**WHAT IS BEING ASKED**:
After locating the line that contains "Q1: NPN (B BASE, C" in the data below, set down exactly that line and each one after it through the line that contains "R8: 390k (BASE, PULSE) -> 10k (BASE, PULSE)", and nothing more.

**GIVEN DATA**:
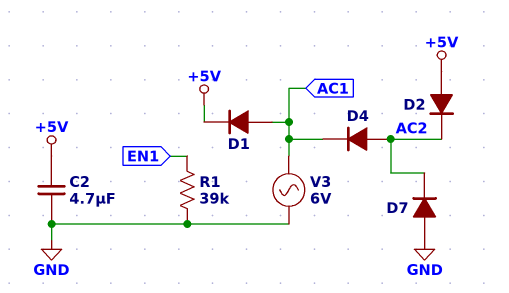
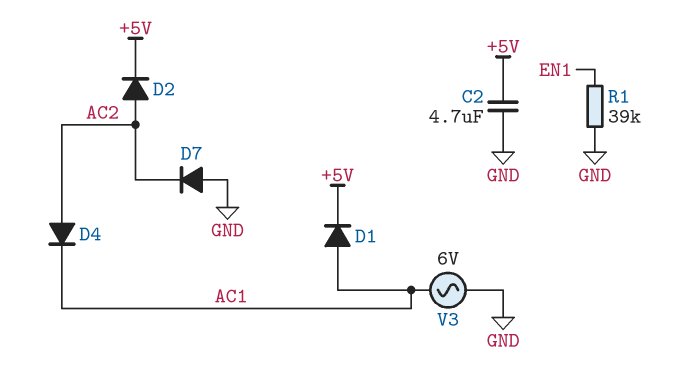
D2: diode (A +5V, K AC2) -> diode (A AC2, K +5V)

...

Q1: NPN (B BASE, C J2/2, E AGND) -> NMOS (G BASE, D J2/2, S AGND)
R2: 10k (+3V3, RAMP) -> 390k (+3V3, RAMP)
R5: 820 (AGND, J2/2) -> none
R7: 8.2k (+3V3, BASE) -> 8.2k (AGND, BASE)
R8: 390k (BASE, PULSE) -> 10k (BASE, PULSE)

...

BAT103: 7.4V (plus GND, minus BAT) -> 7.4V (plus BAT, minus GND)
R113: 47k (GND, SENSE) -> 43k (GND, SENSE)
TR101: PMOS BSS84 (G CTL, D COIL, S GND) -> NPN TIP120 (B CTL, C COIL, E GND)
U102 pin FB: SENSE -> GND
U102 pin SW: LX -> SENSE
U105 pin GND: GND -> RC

**EXERCISE RESULT**:
Q1: NPN (B BASE, C J2/2, E AGND) -> NMOS (G BASE, D J2/2, S AGND)
R2: 10k (+3V3, RAMP) -> 390k (+3V3, RAMP)
R5: 820 (AGND, J2/2) -> none
R7: 8.2k (+3V3, BASE) -> 8.2k (AGND, BASE)
R8: 390k (BASE, PULSE) -> 10k (BASE, PULSE)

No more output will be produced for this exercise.